SOURCE DATA ::
Segment Open
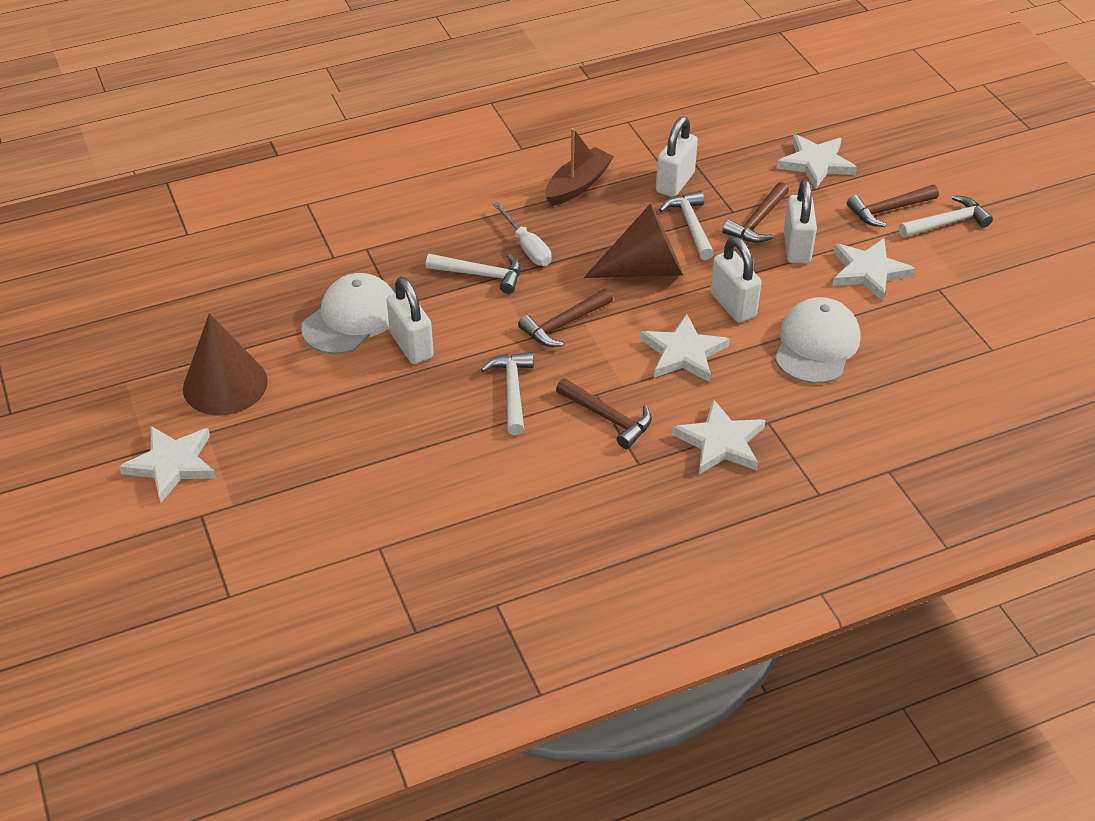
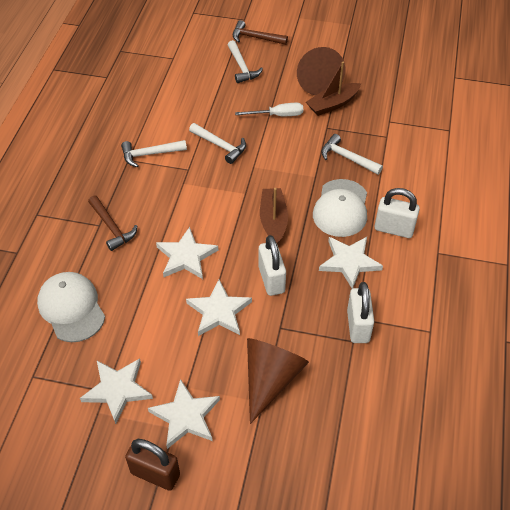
brown boat: 1 -> 2
brown hammer: 4 -> 2
brown padlock: 0 -> 1
white padlock: 4 -> 3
Segment Closed
GOAL OF THE EXERCISE :: Where does the word "brown" appear in the material above? Copy every line that holds it.

WRITTEN REPLY ::
brown boat: 1 -> 2
brown hammer: 4 -> 2
brown padlock: 0 -> 1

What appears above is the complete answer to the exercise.